-- Dataset extract follows --
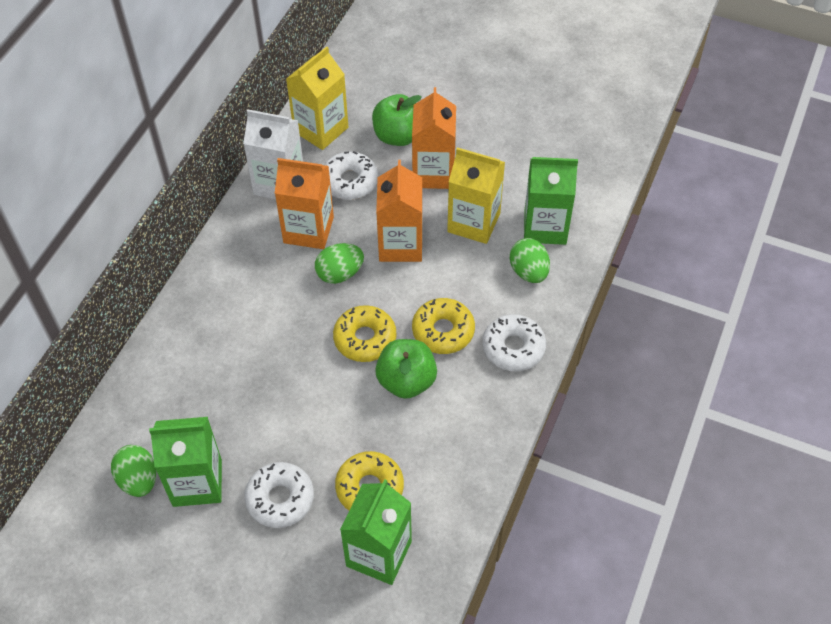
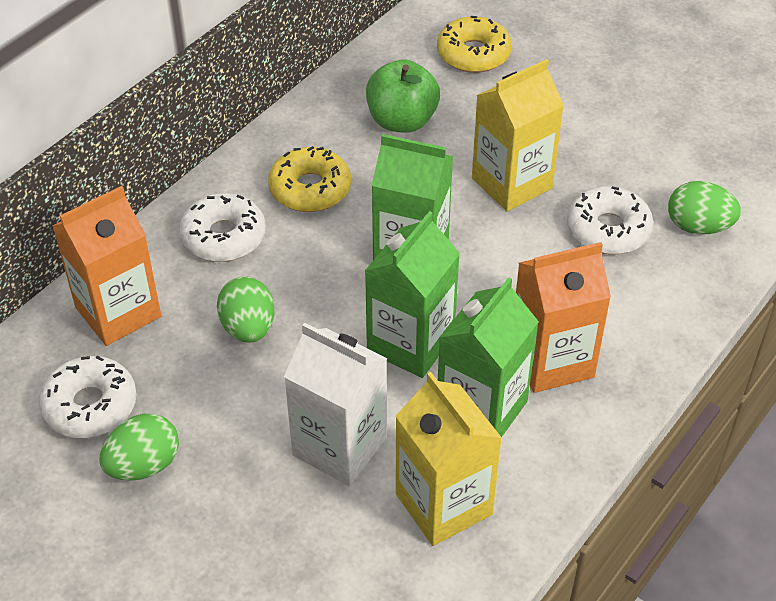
green apple: 2 -> 1
orange carton: 3 -> 2
yellow donut: 3 -> 2

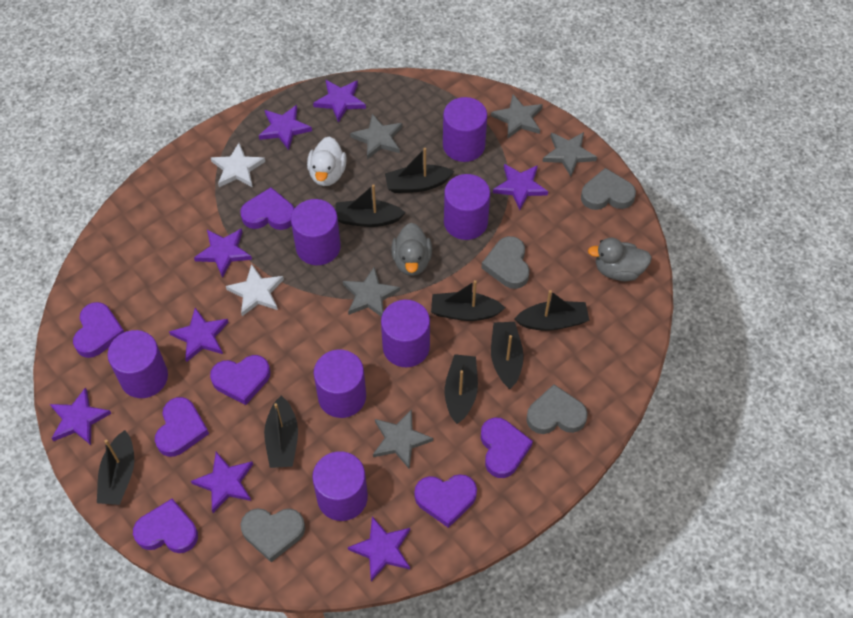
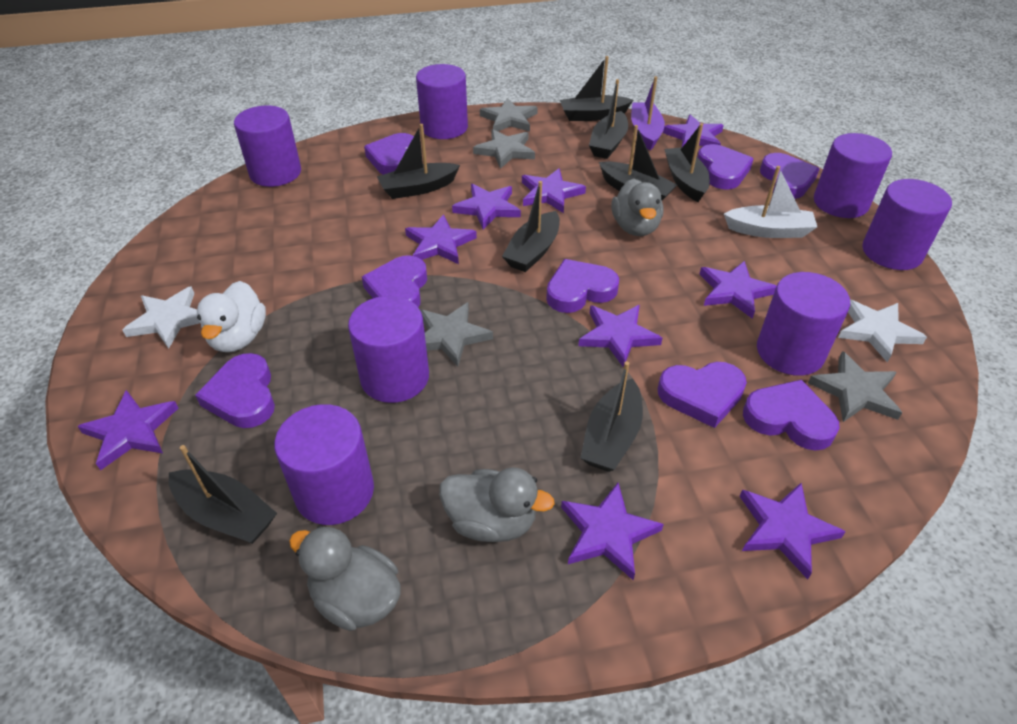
grey duck: 2 -> 3
grey heart: 4 -> 0
grey star: 5 -> 4
purple boat: 0 -> 1
purple heart: 7 -> 8
purple star: 8 -> 9
white boat: 0 -> 1

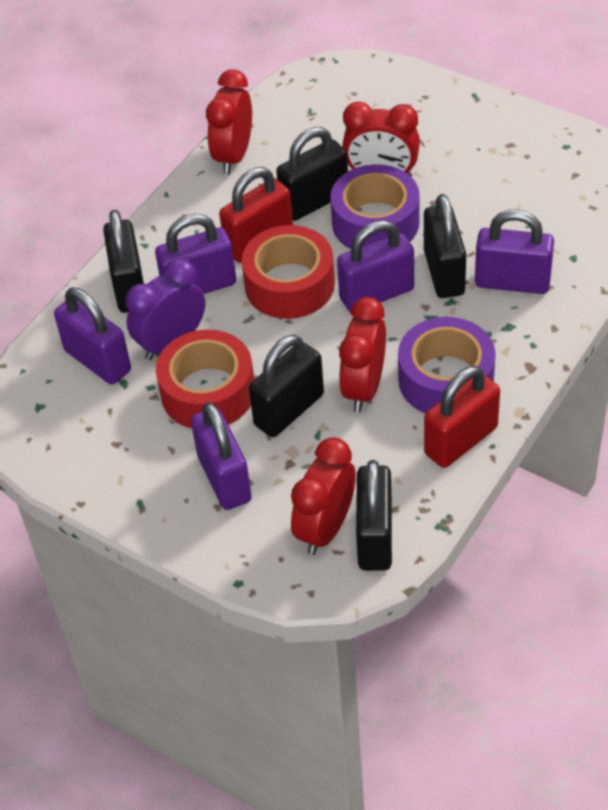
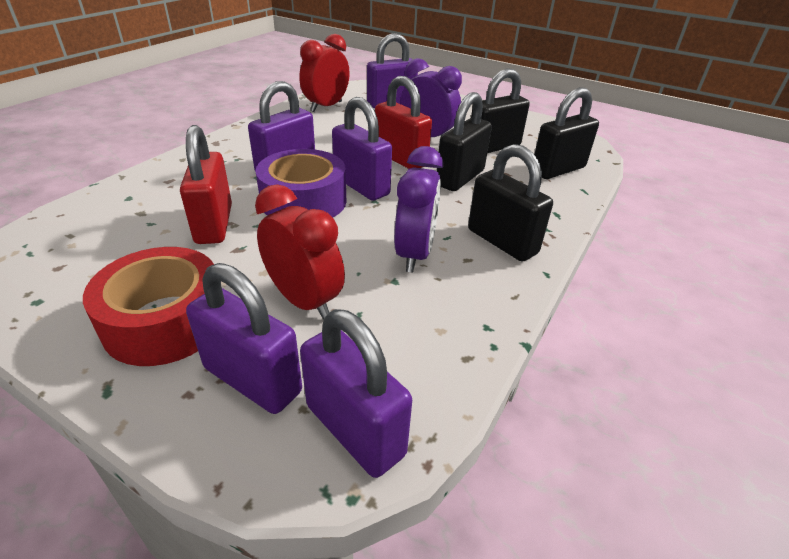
black padlock: 5 -> 4
purple clock: 1 -> 2
purple tape: 2 -> 1
red clock: 4 -> 2
red tape: 2 -> 1

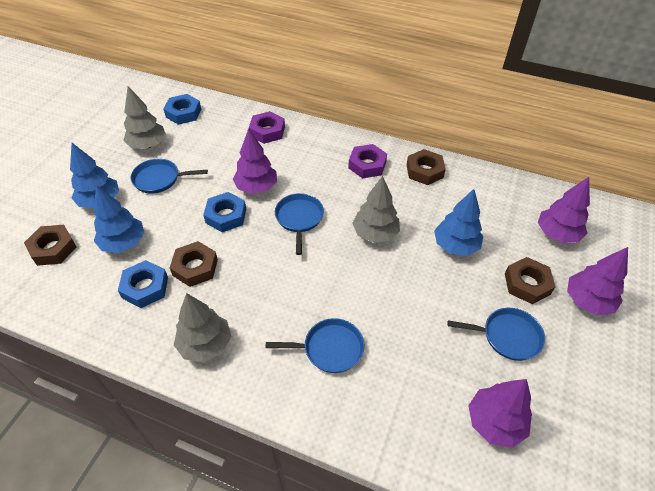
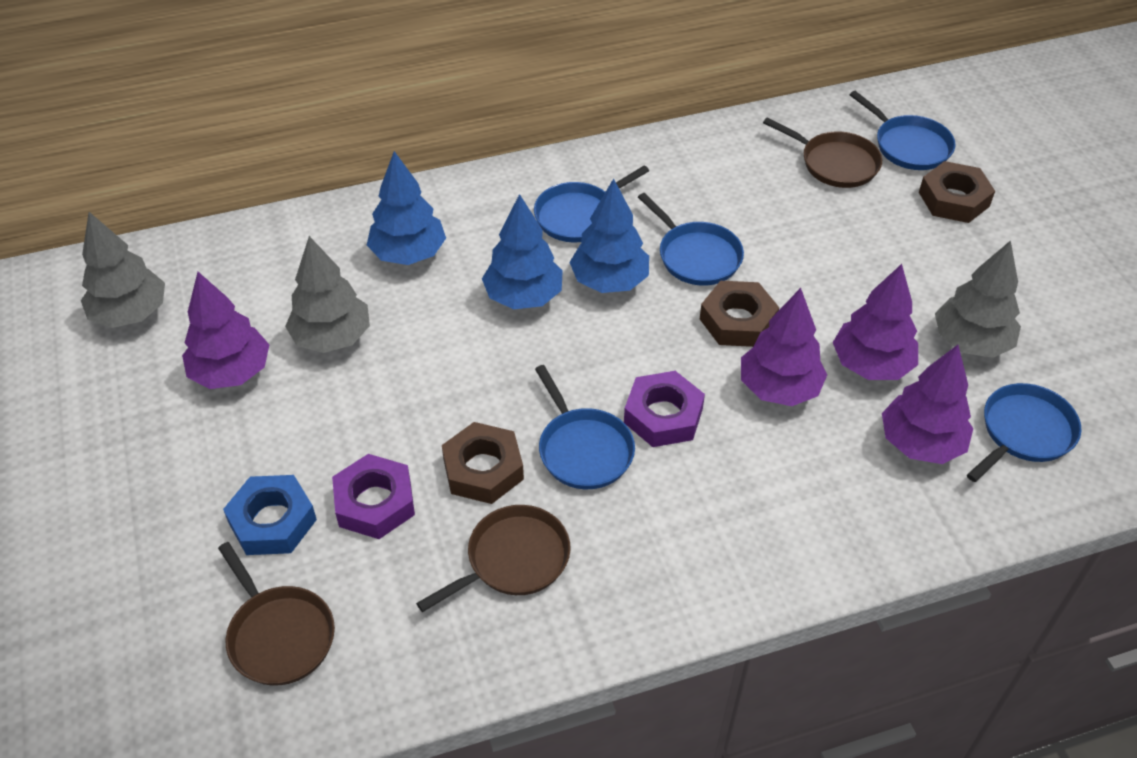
blue nut: 3 -> 1
blue pan: 4 -> 5
brown nut: 4 -> 3
brown pan: 0 -> 3

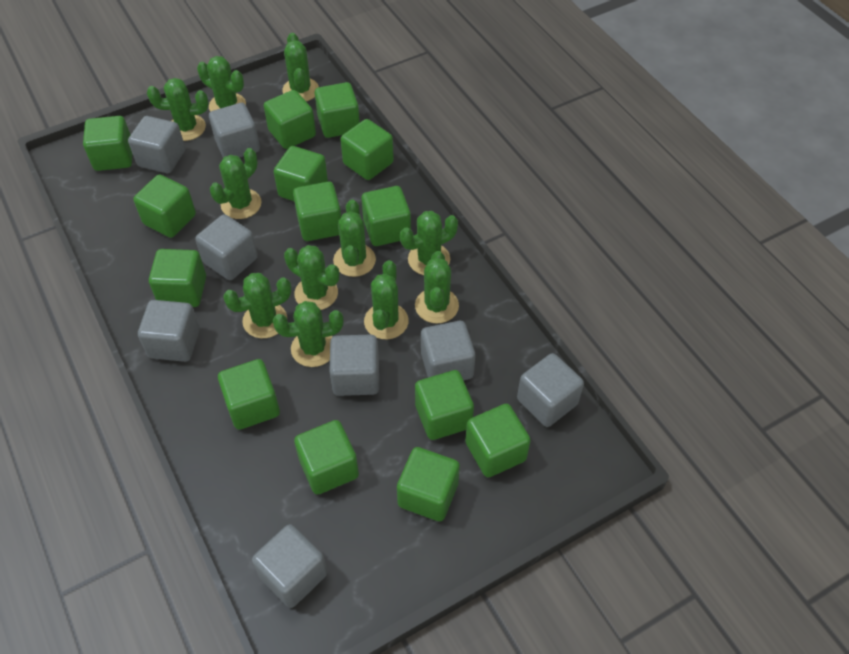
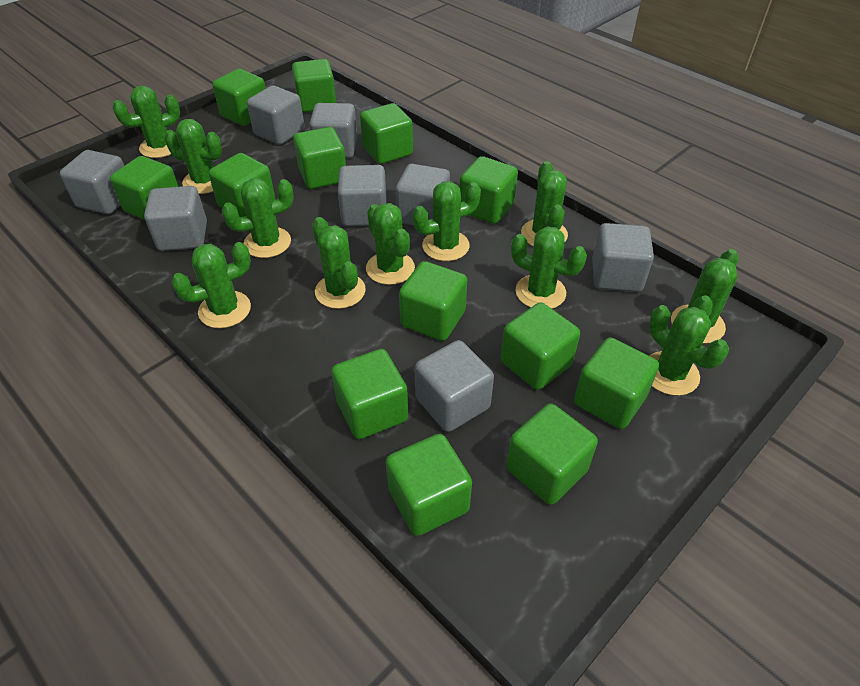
green cube: 14 -> 13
-- Dataset extract concluded --
● Work item
The line that contains "purple boat: 0 -> 1" begins the range and the last line of the entries ends it; print that range exactly, without pictures.

● Solution
purple boat: 0 -> 1
purple heart: 7 -> 8
purple star: 8 -> 9
white boat: 0 -> 1

black padlock: 5 -> 4
purple clock: 1 -> 2
purple tape: 2 -> 1
red clock: 4 -> 2
red tape: 2 -> 1

blue nut: 3 -> 1
blue pan: 4 -> 5
brown nut: 4 -> 3
brown pan: 0 -> 3

green cube: 14 -> 13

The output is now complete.